### RECORDS

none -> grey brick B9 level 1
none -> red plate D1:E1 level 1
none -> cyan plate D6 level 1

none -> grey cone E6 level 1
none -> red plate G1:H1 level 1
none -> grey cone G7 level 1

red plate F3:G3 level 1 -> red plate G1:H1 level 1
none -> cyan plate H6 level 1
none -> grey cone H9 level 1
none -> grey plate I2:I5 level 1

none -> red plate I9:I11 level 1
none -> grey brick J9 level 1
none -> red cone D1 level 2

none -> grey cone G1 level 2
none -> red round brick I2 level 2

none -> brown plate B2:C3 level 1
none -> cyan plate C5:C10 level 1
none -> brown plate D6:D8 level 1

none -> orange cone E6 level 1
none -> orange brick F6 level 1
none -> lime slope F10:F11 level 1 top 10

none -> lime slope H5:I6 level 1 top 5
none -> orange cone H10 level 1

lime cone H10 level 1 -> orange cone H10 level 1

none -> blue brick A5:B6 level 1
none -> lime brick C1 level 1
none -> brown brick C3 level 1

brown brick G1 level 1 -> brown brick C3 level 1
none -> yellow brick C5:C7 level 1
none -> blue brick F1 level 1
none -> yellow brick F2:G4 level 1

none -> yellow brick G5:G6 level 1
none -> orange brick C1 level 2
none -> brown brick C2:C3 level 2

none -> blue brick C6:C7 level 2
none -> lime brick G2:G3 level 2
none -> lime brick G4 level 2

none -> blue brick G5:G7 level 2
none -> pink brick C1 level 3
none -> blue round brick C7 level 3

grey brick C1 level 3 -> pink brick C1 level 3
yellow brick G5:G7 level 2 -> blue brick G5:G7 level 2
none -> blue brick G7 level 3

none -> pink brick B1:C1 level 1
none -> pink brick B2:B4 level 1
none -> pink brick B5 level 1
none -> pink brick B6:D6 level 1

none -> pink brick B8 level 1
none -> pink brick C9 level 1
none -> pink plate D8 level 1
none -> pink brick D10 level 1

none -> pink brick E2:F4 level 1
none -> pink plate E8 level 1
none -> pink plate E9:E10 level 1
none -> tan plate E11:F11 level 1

### WHAT YOU NEED TO DO
Identify each line in the entries with the word "lime" and copy it.

### OUTPUT BELOW
none -> lime slope F10:F11 level 1 top 10
none -> lime slope H5:I6 level 1 top 5
lime cone H10 level 1 -> orange cone H10 level 1
none -> lime brick C1 level 1
none -> lime brick G2:G3 level 2
none -> lime brick G4 level 2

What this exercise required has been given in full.